Copy all lines in the material holding the string "schottky".

◆ ◆ ◆ ◆ ◆

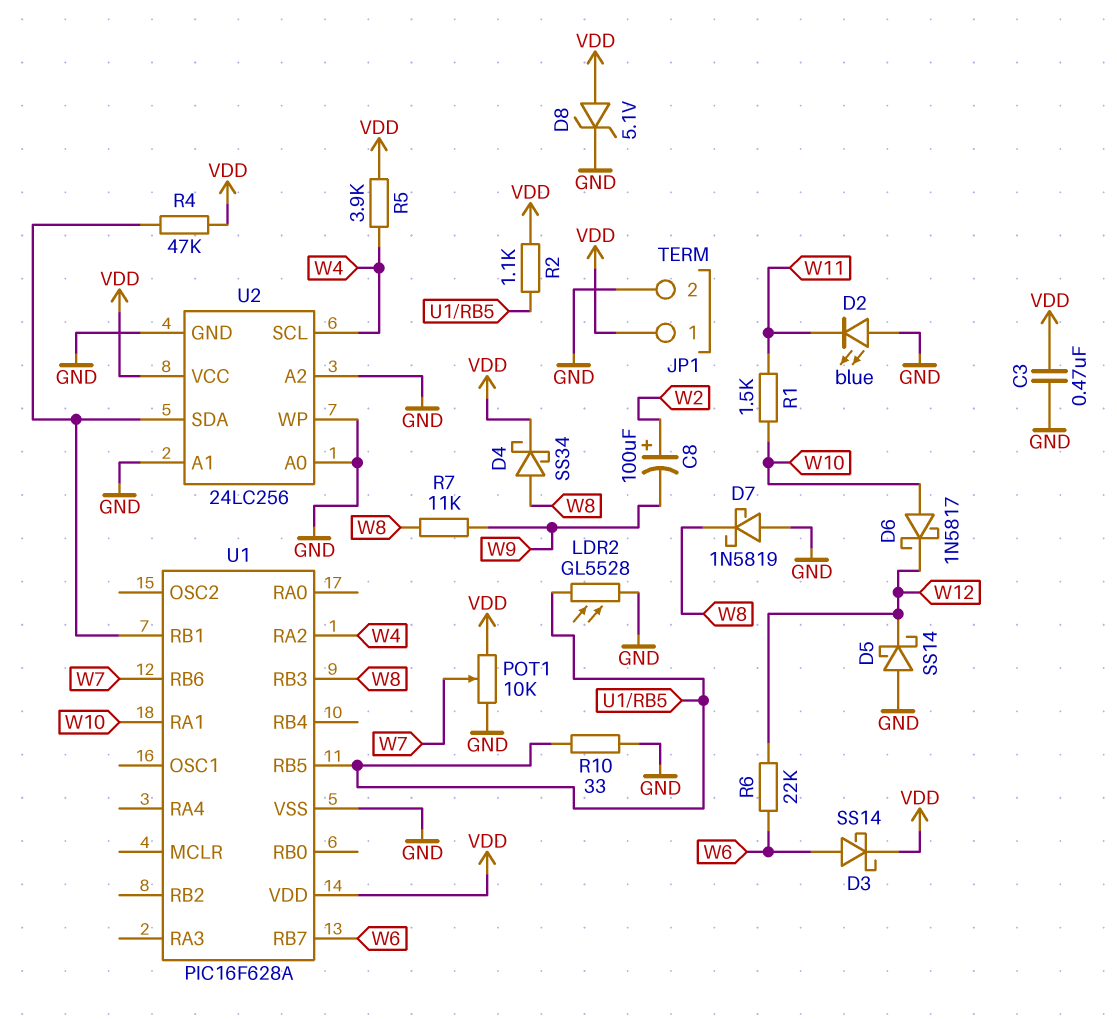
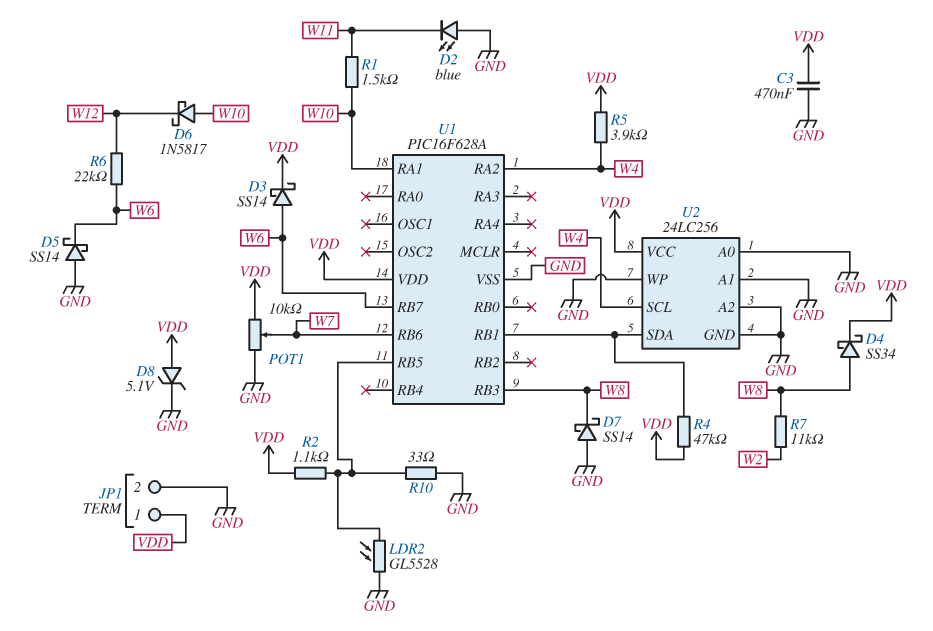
C8: 100uF (plus W2, minus W9) -> none
D5: schottky SS14 (A GND, K W12) -> schottky SS14 (A GND, K W6)
D7: schottky 1N5819 (A GND, K W8) -> schottky SS14 (A GND, K W8)
R7: 11k (W8, W9) -> 11k (W2, W8)

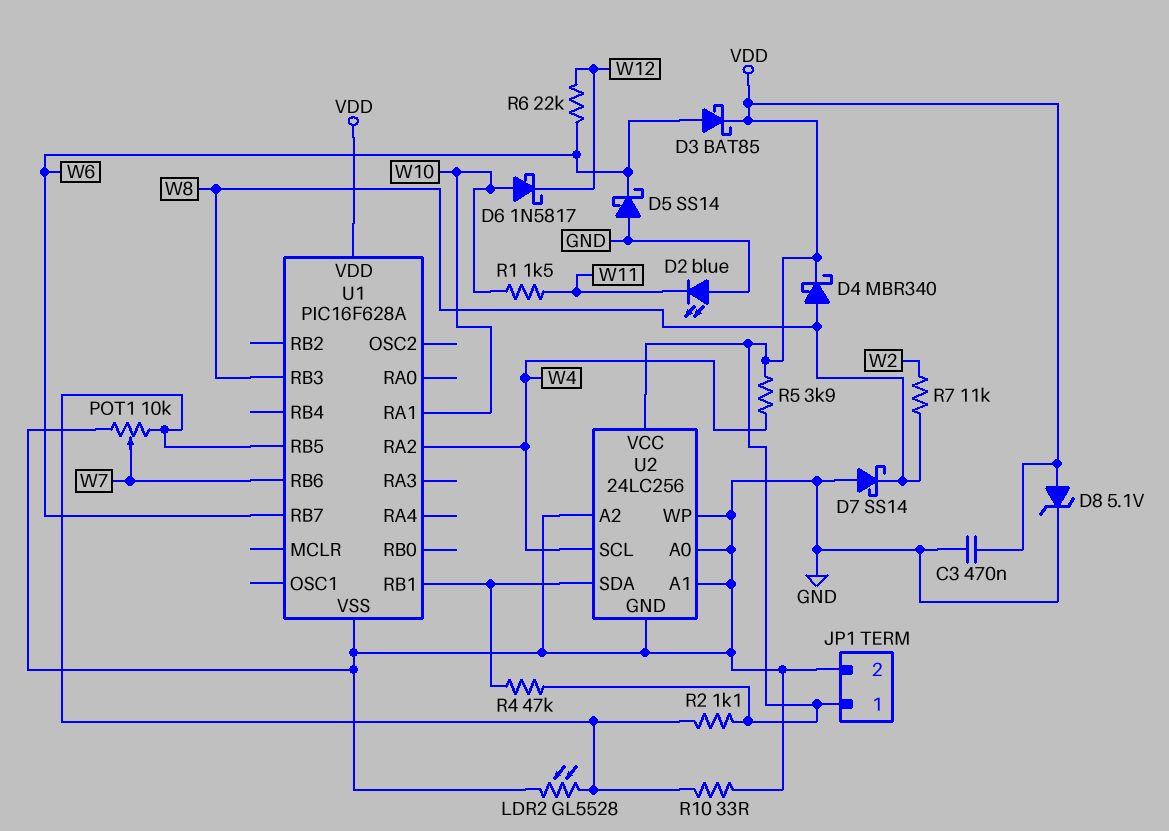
D3: schottky SS14 (A W6, K VDD) -> schottky BAT85 (A W6, K VDD)
D4: schottky SS34 (A W8, K VDD) -> schottky MBR340 (A W8, K VDD)
POT1: 10k (GND, VDD, wiper W7) -> 10k (GND, U1/RB5, wiper W7)

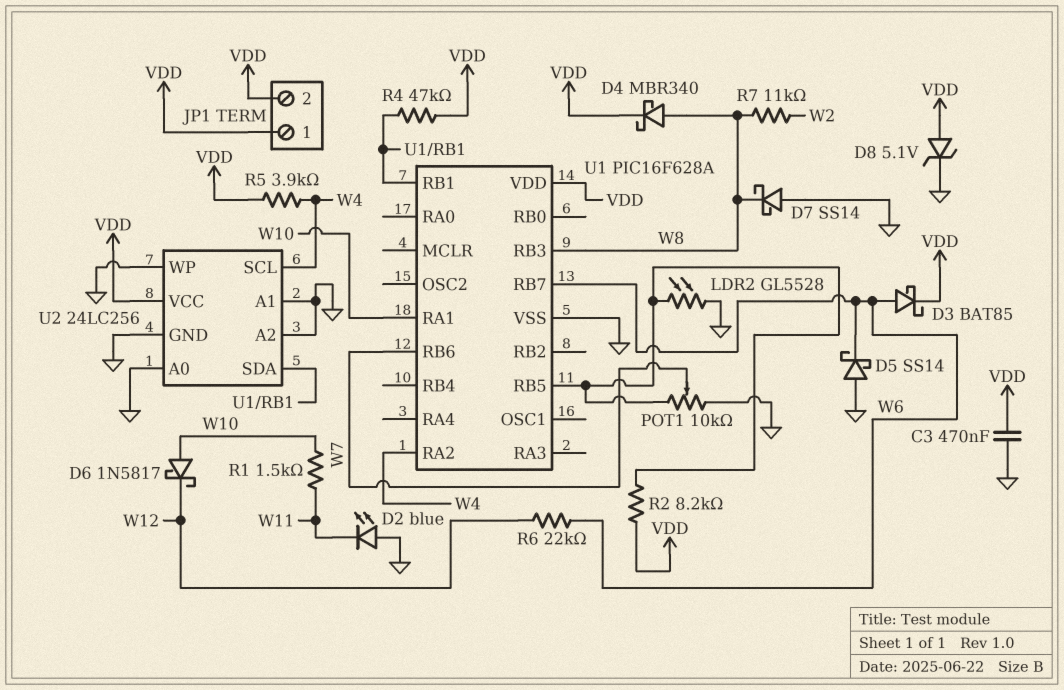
JP1 pin 2: GND -> VDD
R2: 1.1k (U1/RB5, VDD) -> 8.2k (U1/RB5, VDD)
R10: 33 (GND, U1/RB5) -> none

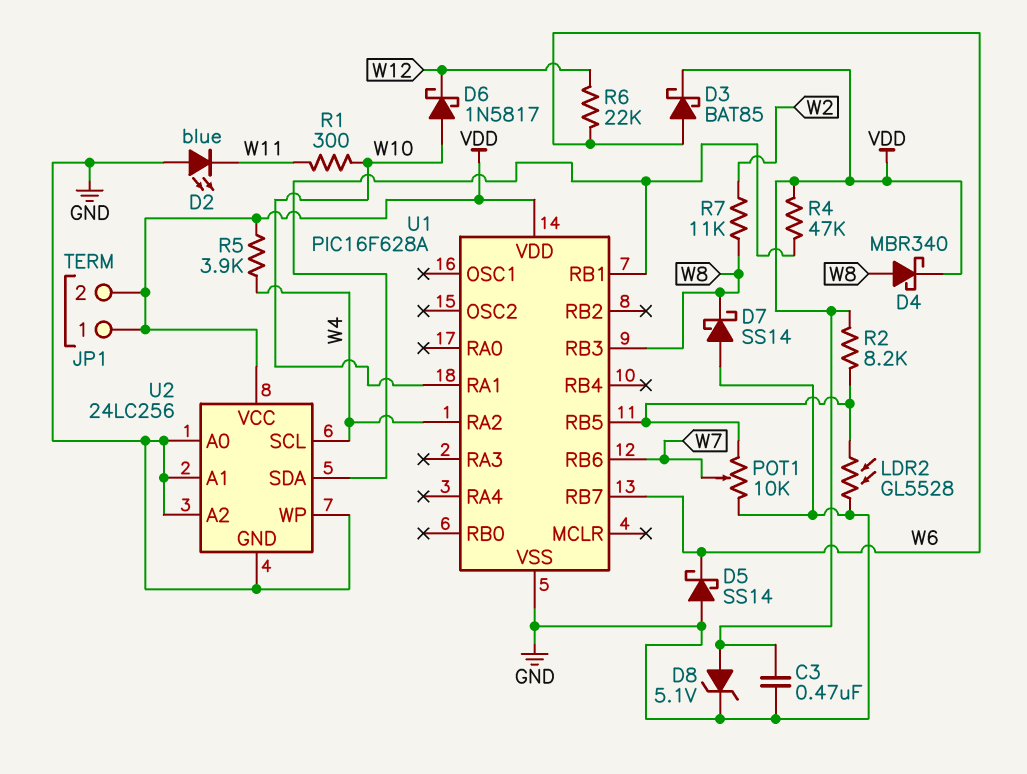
R1: 1.5k (W10, W11) -> 300 (W10, W11)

◆ ◆ ◆ ◆ ◆

TASK RESPONSE
D5: schottky SS14 (A GND, K W12) -> schottky SS14 (A GND, K W6)
D7: schottky 1N5819 (A GND, K W8) -> schottky SS14 (A GND, K W8)
D3: schottky SS14 (A W6, K VDD) -> schottky BAT85 (A W6, K VDD)
D4: schottky SS34 (A W8, K VDD) -> schottky MBR340 (A W8, K VDD)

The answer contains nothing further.